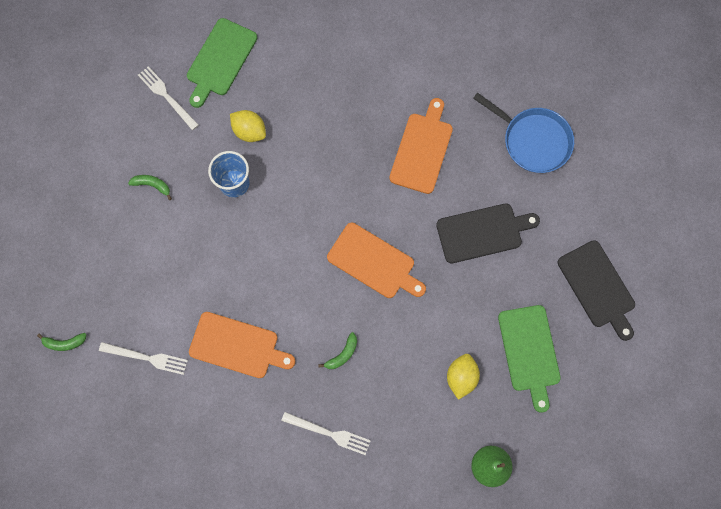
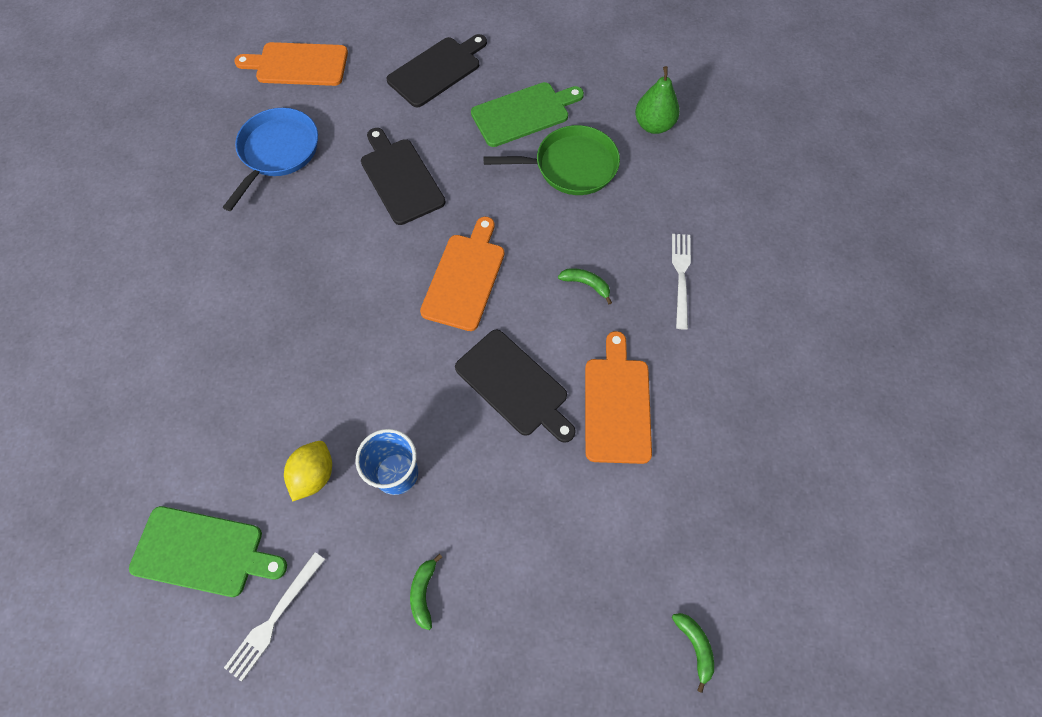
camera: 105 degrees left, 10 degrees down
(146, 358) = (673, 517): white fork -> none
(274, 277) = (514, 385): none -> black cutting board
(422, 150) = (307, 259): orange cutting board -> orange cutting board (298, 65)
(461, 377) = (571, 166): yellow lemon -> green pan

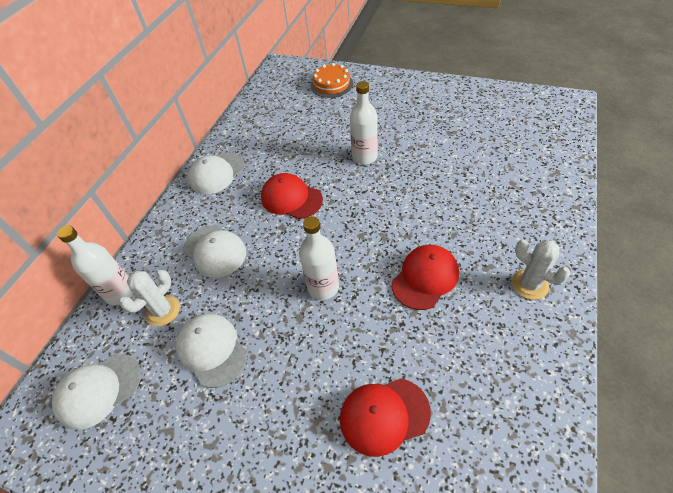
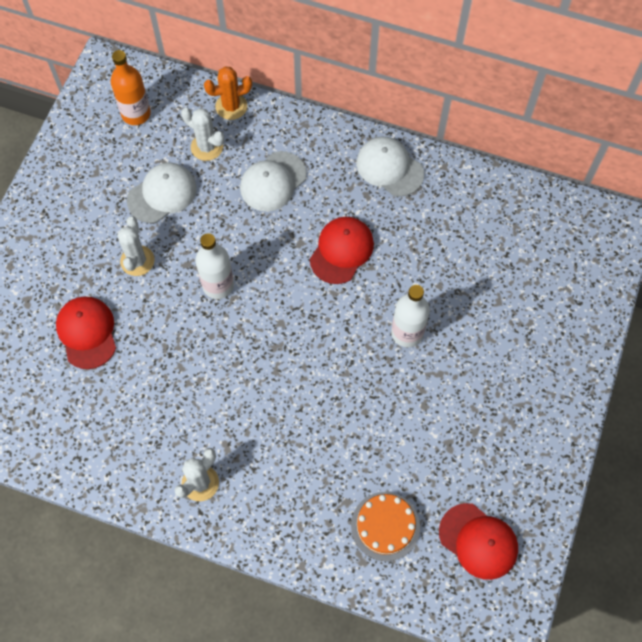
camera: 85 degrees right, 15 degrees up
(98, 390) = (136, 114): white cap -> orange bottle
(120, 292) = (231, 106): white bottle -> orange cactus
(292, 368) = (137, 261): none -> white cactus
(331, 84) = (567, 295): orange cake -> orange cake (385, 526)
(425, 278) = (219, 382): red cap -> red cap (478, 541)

◆ **DIRECTIONS FOR THIS TASK**
Each line from the one containing "(98, 390) = (136, 114): white" down to the last line of the material above is to be transcribed exactly, with nothing else included.

◆ **WRITTEN RESPONSE**
(98, 390) = (136, 114): white cap -> orange bottle
(120, 292) = (231, 106): white bottle -> orange cactus
(292, 368) = (137, 261): none -> white cactus
(331, 84) = (567, 295): orange cake -> orange cake (385, 526)
(425, 278) = (219, 382): red cap -> red cap (478, 541)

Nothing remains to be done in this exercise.